Data provided: Begin

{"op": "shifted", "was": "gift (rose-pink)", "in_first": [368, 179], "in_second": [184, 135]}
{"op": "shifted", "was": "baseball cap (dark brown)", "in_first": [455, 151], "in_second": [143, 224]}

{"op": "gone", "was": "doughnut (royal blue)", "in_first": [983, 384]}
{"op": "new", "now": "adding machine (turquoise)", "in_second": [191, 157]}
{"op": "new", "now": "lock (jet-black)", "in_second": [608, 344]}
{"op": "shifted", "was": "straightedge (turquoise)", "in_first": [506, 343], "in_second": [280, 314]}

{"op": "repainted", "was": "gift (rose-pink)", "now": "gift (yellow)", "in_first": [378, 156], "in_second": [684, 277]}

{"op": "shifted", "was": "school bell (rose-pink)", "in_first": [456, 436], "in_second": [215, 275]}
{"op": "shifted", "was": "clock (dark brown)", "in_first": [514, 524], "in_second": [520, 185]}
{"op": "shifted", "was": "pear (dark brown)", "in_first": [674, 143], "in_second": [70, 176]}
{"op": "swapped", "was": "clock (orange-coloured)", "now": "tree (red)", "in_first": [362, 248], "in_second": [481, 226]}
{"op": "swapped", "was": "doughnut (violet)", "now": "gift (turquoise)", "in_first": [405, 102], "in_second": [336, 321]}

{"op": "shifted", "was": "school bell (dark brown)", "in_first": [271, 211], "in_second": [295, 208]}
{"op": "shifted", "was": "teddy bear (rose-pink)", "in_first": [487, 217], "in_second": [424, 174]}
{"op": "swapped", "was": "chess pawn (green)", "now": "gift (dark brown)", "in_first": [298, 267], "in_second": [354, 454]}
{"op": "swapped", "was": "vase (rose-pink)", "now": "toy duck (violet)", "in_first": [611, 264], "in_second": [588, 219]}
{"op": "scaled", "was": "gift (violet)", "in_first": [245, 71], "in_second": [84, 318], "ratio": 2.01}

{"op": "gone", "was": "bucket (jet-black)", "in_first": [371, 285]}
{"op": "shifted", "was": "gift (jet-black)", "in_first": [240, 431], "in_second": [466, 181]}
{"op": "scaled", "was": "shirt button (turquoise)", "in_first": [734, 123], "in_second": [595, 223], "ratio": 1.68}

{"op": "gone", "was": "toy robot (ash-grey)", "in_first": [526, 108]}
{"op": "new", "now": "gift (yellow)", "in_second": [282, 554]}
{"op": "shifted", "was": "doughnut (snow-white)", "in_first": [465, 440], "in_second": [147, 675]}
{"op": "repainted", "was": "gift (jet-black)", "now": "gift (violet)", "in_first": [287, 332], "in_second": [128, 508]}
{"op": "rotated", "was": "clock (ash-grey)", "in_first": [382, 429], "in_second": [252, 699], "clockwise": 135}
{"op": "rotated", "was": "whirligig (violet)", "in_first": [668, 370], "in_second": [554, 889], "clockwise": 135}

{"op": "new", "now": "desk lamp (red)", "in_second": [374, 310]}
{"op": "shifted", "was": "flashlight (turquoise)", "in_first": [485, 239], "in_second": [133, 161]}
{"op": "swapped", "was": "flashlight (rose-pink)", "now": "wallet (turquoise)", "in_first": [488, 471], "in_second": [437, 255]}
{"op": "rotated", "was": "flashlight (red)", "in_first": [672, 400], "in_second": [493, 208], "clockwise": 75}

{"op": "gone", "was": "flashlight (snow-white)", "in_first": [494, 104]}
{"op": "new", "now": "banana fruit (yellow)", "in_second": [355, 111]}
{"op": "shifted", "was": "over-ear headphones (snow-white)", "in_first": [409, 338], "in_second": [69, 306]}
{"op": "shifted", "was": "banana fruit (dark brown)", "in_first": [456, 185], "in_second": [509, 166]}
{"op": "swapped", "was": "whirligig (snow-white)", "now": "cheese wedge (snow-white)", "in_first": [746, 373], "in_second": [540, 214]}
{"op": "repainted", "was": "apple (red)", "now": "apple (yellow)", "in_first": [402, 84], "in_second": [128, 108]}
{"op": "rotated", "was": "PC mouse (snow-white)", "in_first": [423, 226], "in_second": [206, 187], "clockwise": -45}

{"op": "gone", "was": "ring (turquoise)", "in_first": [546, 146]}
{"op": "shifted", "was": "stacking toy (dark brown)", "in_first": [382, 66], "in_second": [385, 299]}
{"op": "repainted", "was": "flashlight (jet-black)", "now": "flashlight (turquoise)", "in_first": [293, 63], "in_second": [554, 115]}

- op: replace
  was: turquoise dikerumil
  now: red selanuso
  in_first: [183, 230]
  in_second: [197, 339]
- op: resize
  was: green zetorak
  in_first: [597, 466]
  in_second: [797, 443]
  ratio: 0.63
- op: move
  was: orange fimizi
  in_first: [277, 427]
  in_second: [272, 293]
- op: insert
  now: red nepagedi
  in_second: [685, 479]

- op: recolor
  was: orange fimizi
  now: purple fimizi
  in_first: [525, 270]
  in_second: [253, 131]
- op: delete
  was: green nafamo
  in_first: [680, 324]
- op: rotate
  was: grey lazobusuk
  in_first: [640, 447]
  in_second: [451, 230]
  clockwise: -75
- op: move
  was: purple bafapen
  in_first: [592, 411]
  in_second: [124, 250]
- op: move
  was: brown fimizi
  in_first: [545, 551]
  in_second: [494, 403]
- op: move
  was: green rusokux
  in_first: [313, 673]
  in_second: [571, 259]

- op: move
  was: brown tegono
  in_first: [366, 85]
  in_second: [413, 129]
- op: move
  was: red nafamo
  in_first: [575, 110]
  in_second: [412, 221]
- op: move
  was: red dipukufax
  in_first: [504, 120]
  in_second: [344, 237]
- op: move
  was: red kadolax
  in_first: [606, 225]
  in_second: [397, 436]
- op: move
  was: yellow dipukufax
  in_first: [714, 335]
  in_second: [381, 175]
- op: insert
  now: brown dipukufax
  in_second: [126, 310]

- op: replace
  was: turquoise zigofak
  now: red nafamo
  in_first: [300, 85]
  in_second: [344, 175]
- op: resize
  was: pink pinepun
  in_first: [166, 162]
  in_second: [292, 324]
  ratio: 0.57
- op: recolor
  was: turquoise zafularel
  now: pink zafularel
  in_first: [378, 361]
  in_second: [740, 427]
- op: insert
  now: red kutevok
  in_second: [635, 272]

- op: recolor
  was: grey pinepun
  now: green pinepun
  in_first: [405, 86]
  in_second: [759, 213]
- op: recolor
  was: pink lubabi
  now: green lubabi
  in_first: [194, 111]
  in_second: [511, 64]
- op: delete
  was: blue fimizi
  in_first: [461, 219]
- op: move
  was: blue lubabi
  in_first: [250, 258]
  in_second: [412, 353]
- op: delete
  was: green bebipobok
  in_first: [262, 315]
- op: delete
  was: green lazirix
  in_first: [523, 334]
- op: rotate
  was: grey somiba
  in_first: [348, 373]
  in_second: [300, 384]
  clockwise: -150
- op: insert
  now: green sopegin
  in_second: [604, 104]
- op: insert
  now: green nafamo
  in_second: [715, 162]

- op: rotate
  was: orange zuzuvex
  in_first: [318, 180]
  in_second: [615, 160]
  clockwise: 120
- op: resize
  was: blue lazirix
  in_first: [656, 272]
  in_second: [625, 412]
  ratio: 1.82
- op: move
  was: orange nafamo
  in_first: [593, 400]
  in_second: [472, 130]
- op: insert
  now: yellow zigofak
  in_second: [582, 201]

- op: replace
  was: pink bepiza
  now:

Data provided: End

*Assigned task*
Write the material out once more so that every line matches the original.

*Task output*
{"op": "shifted", "was": "gift (rose-pink)", "in_first": [368, 179], "in_second": [184, 135]}
{"op": "shifted", "was": "baseball cap (dark brown)", "in_first": [455, 151], "in_second": [143, 224]}

{"op": "gone", "was": "doughnut (royal blue)", "in_first": [983, 384]}
{"op": "new", "now": "adding machine (turquoise)", "in_second": [191, 157]}
{"op": "new", "now": "lock (jet-black)", "in_second": [608, 344]}
{"op": "shifted", "was": "straightedge (turquoise)", "in_first": [506, 343], "in_second": [280, 314]}

{"op": "repainted", "was": "gift (rose-pink)", "now": "gift (yellow)", "in_first": [378, 156], "in_second": [684, 277]}

{"op": "shifted", "was": "school bell (rose-pink)", "in_first": [456, 436], "in_second": [215, 275]}
{"op": "shifted", "was": "clock (dark brown)", "in_first": [514, 524], "in_second": [520, 185]}
{"op": "shifted", "was": "pear (dark brown)", "in_first": [674, 143], "in_second": [70, 176]}
{"op": "swapped", "was": "clock (orange-coloured)", "now": "tree (red)", "in_first": [362, 248], "in_second": [481, 226]}
{"op": "swapped", "was": "doughnut (violet)", "now": "gift (turquoise)", "in_first": [405, 102], "in_second": [336, 321]}

{"op": "shifted", "was": "school bell (dark brown)", "in_first": [271, 211], "in_second": [295, 208]}
{"op": "shifted", "was": "teddy bear (rose-pink)", "in_first": [487, 217], "in_second": [424, 174]}
{"op": "swapped", "was": "chess pawn (green)", "now": "gift (dark brown)", "in_first": [298, 267], "in_second": [354, 454]}
{"op": "swapped", "was": "vase (rose-pink)", "now": "toy duck (violet)", "in_first": [611, 264], "in_second": [588, 219]}
{"op": "scaled", "was": "gift (violet)", "in_first": [245, 71], "in_second": [84, 318], "ratio": 2.01}

{"op": "gone", "was": "bucket (jet-black)", "in_first": [371, 285]}
{"op": "shifted", "was": "gift (jet-black)", "in_first": [240, 431], "in_second": [466, 181]}
{"op": "scaled", "was": "shirt button (turquoise)", "in_first": [734, 123], "in_second": [595, 223], "ratio": 1.68}

{"op": "gone", "was": "toy robot (ash-grey)", "in_first": [526, 108]}
{"op": "new", "now": "gift (yellow)", "in_second": [282, 554]}
{"op": "shifted", "was": "doughnut (snow-white)", "in_first": [465, 440], "in_second": [147, 675]}
{"op": "repainted", "was": "gift (jet-black)", "now": "gift (violet)", "in_first": [287, 332], "in_second": [128, 508]}
{"op": "rotated", "was": "clock (ash-grey)", "in_first": [382, 429], "in_second": [252, 699], "clockwise": 135}
{"op": "rotated", "was": "whirligig (violet)", "in_first": [668, 370], "in_second": [554, 889], "clockwise": 135}

{"op": "new", "now": "desk lamp (red)", "in_second": [374, 310]}
{"op": "shifted", "was": "flashlight (turquoise)", "in_first": [485, 239], "in_second": [133, 161]}
{"op": "swapped", "was": "flashlight (rose-pink)", "now": "wallet (turquoise)", "in_first": [488, 471], "in_second": [437, 255]}
{"op": "rotated", "was": "flashlight (red)", "in_first": [672, 400], "in_second": [493, 208], "clockwise": 75}

{"op": "gone", "was": "flashlight (snow-white)", "in_first": [494, 104]}
{"op": "new", "now": "banana fruit (yellow)", "in_second": [355, 111]}
{"op": "shifted", "was": "over-ear headphones (snow-white)", "in_first": [409, 338], "in_second": [69, 306]}
{"op": "shifted", "was": "banana fruit (dark brown)", "in_first": [456, 185], "in_second": [509, 166]}
{"op": "swapped", "was": "whirligig (snow-white)", "now": "cheese wedge (snow-white)", "in_first": [746, 373], "in_second": [540, 214]}
{"op": "repainted", "was": "apple (red)", "now": "apple (yellow)", "in_first": [402, 84], "in_second": [128, 108]}
{"op": "rotated", "was": "PC mouse (snow-white)", "in_first": [423, 226], "in_second": [206, 187], "clockwise": -45}

{"op": "gone", "was": "ring (turquoise)", "in_first": [546, 146]}
{"op": "shifted", "was": "stacking toy (dark brown)", "in_first": [382, 66], "in_second": [385, 299]}
{"op": "repainted", "was": "flashlight (jet-black)", "now": "flashlight (turquoise)", "in_first": [293, 63], "in_second": [554, 115]}

- op: replace
  was: turquoise dikerumil
  now: red selanuso
  in_first: [183, 230]
  in_second: [197, 339]
- op: resize
  was: green zetorak
  in_first: [597, 466]
  in_second: [797, 443]
  ratio: 0.63
- op: move
  was: orange fimizi
  in_first: [277, 427]
  in_second: [272, 293]
- op: insert
  now: red nepagedi
  in_second: [685, 479]

- op: recolor
  was: orange fimizi
  now: purple fimizi
  in_first: [525, 270]
  in_second: [253, 131]
- op: delete
  was: green nafamo
  in_first: [680, 324]
- op: rotate
  was: grey lazobusuk
  in_first: [640, 447]
  in_second: [451, 230]
  clockwise: -75
- op: move
  was: purple bafapen
  in_first: [592, 411]
  in_second: [124, 250]
- op: move
  was: brown fimizi
  in_first: [545, 551]
  in_second: [494, 403]
- op: move
  was: green rusokux
  in_first: [313, 673]
  in_second: [571, 259]

- op: move
  was: brown tegono
  in_first: [366, 85]
  in_second: [413, 129]
- op: move
  was: red nafamo
  in_first: [575, 110]
  in_second: [412, 221]
- op: move
  was: red dipukufax
  in_first: [504, 120]
  in_second: [344, 237]
- op: move
  was: red kadolax
  in_first: [606, 225]
  in_second: [397, 436]
- op: move
  was: yellow dipukufax
  in_first: [714, 335]
  in_second: [381, 175]
- op: insert
  now: brown dipukufax
  in_second: [126, 310]

- op: replace
  was: turquoise zigofak
  now: red nafamo
  in_first: [300, 85]
  in_second: [344, 175]
- op: resize
  was: pink pinepun
  in_first: [166, 162]
  in_second: [292, 324]
  ratio: 0.57
- op: recolor
  was: turquoise zafularel
  now: pink zafularel
  in_first: [378, 361]
  in_second: [740, 427]
- op: insert
  now: red kutevok
  in_second: [635, 272]

- op: recolor
  was: grey pinepun
  now: green pinepun
  in_first: [405, 86]
  in_second: [759, 213]
- op: recolor
  was: pink lubabi
  now: green lubabi
  in_first: [194, 111]
  in_second: [511, 64]
- op: delete
  was: blue fimizi
  in_first: [461, 219]
- op: move
  was: blue lubabi
  in_first: [250, 258]
  in_second: [412, 353]
- op: delete
  was: green bebipobok
  in_first: [262, 315]
- op: delete
  was: green lazirix
  in_first: [523, 334]
- op: rotate
  was: grey somiba
  in_first: [348, 373]
  in_second: [300, 384]
  clockwise: -150
- op: insert
  now: green sopegin
  in_second: [604, 104]
- op: insert
  now: green nafamo
  in_second: [715, 162]

- op: rotate
  was: orange zuzuvex
  in_first: [318, 180]
  in_second: [615, 160]
  clockwise: 120
- op: resize
  was: blue lazirix
  in_first: [656, 272]
  in_second: [625, 412]
  ratio: 1.82
- op: move
  was: orange nafamo
  in_first: [593, 400]
  in_second: [472, 130]
- op: insert
  now: yellow zigofak
  in_second: [582, 201]

- op: replace
  was: pink bepiza
  now:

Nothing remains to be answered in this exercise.